■ **Try it**
When the string "orange" is part of a line below, that line should be copied.

─── Task inputs ───

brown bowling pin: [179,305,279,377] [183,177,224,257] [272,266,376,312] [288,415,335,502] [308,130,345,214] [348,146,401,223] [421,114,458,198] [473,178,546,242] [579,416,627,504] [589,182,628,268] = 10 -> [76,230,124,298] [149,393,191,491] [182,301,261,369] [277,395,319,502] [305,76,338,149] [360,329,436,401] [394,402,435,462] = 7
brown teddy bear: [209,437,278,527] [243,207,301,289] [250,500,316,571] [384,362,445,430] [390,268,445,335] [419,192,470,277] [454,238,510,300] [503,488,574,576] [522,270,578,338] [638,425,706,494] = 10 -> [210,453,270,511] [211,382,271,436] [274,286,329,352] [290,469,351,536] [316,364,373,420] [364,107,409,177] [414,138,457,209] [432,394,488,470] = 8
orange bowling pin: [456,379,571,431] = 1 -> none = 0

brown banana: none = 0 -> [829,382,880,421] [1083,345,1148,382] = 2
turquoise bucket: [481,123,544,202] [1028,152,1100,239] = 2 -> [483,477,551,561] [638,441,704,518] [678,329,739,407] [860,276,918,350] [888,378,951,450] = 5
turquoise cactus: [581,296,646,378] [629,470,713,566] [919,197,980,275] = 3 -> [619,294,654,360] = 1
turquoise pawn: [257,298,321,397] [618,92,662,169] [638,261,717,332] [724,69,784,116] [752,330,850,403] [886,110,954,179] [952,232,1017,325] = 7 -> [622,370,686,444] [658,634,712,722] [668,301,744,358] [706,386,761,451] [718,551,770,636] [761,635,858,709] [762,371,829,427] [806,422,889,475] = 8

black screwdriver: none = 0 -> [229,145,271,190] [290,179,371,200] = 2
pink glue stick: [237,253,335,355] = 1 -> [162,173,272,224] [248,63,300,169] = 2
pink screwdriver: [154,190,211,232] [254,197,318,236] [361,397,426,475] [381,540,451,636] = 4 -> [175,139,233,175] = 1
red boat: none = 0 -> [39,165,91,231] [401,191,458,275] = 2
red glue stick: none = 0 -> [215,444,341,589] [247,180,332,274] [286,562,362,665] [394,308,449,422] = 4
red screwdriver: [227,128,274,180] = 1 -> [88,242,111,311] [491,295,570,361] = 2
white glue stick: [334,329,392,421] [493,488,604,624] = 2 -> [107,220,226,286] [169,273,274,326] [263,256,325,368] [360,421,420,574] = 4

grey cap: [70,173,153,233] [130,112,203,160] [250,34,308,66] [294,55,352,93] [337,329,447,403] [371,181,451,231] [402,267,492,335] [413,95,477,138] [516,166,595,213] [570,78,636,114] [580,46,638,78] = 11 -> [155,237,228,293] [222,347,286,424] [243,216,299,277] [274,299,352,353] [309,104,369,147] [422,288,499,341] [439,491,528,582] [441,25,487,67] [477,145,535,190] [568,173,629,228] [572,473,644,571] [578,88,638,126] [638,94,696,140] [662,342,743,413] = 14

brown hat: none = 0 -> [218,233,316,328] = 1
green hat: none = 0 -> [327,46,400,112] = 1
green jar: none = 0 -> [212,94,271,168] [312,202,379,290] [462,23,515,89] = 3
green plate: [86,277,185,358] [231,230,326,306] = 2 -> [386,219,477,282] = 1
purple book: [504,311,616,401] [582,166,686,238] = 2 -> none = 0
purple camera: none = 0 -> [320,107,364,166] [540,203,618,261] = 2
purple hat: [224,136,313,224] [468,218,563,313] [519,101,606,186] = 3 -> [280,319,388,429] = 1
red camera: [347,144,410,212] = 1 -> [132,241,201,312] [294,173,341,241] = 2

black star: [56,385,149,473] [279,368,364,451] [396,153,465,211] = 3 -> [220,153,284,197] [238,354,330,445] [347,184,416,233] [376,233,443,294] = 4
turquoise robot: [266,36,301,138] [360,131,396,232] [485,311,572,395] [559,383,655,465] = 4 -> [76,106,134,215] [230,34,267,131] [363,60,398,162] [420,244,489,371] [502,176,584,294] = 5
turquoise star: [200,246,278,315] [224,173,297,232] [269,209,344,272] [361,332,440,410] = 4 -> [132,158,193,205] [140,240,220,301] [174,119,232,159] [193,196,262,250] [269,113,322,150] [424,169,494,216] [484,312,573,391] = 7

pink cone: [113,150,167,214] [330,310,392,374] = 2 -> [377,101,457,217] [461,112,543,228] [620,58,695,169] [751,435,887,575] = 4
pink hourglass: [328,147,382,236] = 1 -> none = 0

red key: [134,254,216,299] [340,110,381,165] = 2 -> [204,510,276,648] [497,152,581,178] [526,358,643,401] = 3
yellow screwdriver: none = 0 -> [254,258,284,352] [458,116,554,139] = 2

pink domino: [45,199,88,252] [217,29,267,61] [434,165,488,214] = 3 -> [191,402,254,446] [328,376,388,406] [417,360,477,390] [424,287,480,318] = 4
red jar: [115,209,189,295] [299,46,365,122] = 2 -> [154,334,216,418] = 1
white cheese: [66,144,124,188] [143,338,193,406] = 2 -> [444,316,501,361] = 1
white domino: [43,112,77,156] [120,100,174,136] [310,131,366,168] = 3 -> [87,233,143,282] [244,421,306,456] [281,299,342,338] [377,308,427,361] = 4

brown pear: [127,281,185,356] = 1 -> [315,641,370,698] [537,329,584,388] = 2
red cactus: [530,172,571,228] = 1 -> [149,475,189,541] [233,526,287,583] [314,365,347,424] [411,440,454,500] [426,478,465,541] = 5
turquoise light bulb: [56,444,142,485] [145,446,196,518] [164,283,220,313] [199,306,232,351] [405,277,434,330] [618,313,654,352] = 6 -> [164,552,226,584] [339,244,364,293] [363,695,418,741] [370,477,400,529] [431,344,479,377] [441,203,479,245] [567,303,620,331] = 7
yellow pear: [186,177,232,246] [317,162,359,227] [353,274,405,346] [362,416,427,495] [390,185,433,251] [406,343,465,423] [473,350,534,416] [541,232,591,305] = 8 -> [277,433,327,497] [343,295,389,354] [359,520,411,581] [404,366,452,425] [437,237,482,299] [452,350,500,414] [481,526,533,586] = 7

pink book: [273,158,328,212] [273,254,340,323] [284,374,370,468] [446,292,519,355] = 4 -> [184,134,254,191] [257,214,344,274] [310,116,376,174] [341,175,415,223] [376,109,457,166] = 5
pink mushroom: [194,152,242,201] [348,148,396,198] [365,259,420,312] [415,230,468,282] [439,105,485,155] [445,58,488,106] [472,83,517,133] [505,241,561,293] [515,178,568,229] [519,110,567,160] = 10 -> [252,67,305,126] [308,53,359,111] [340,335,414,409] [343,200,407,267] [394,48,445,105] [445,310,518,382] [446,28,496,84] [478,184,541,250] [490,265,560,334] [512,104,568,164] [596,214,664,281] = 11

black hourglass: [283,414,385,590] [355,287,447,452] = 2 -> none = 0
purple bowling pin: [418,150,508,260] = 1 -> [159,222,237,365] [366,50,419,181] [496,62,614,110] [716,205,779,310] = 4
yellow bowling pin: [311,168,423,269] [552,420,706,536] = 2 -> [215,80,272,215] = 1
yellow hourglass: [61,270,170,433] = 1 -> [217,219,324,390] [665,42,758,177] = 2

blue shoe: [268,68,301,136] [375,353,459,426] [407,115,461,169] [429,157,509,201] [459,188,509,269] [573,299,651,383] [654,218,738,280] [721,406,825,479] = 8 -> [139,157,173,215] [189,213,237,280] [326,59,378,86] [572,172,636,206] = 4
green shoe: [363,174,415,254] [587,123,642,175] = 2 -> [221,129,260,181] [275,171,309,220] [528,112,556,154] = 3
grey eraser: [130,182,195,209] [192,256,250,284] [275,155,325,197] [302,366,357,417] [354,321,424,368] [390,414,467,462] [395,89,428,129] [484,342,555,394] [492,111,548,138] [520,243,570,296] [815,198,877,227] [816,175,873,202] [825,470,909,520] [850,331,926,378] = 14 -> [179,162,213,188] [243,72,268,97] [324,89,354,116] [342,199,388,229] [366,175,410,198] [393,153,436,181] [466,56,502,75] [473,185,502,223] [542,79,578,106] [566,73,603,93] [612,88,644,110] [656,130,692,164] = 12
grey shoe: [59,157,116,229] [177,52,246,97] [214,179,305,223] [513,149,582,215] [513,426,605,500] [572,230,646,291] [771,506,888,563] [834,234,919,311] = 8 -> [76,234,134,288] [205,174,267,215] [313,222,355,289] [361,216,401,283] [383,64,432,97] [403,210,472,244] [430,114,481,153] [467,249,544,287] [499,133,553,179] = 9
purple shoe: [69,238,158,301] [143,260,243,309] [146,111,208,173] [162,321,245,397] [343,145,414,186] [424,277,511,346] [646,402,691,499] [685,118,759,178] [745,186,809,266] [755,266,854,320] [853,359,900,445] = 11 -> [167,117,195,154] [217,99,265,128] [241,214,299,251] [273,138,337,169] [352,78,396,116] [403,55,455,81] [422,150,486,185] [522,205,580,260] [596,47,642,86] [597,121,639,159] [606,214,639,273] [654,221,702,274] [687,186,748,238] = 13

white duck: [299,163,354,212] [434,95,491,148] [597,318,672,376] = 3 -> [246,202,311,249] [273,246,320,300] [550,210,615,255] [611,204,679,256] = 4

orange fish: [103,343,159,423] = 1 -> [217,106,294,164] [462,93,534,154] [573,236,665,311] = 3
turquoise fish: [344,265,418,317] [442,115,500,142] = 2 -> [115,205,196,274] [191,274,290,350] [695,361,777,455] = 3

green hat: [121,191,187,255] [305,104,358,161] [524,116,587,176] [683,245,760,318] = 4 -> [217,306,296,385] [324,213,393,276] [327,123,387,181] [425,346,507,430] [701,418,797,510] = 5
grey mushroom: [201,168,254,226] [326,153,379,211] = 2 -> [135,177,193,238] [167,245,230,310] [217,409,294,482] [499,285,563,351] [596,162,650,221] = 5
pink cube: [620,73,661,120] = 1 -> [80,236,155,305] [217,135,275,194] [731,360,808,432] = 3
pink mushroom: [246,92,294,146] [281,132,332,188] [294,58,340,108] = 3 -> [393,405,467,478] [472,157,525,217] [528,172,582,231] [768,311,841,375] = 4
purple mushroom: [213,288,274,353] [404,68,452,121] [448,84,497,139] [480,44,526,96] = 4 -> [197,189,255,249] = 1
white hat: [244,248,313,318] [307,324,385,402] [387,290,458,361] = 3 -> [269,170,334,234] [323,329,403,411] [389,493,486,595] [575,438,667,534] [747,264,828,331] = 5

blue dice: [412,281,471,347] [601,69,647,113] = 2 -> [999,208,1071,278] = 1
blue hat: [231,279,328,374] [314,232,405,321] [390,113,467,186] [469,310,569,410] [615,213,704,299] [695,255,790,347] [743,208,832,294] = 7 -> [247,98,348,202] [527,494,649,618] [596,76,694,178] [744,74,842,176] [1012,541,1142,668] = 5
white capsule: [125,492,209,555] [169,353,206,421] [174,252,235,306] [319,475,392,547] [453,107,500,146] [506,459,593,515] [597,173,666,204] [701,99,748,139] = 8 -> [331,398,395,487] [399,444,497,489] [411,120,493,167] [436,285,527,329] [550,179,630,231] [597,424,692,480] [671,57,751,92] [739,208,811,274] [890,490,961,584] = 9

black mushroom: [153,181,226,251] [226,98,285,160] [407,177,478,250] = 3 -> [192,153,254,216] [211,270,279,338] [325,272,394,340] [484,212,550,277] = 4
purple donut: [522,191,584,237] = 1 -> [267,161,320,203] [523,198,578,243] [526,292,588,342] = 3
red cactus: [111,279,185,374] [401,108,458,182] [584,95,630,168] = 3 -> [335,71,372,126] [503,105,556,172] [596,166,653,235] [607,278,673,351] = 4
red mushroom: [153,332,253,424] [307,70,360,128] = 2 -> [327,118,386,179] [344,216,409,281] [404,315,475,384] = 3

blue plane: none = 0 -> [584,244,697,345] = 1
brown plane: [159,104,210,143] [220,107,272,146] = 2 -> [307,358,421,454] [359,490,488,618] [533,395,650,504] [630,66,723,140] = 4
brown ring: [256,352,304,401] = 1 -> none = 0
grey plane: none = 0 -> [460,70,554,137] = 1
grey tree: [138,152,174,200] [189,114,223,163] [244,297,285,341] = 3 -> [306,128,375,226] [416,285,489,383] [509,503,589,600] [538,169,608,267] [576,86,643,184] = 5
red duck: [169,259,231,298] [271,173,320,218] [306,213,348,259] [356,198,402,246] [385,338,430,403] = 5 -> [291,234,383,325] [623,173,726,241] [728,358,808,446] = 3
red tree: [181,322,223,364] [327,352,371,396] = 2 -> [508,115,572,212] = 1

───

■ **Result for this exercise**
orange bowling pin: [456,379,571,431] = 1 -> none = 0
orange fish: [103,343,159,423] = 1 -> [217,106,294,164] [462,93,534,154] [573,236,665,311] = 3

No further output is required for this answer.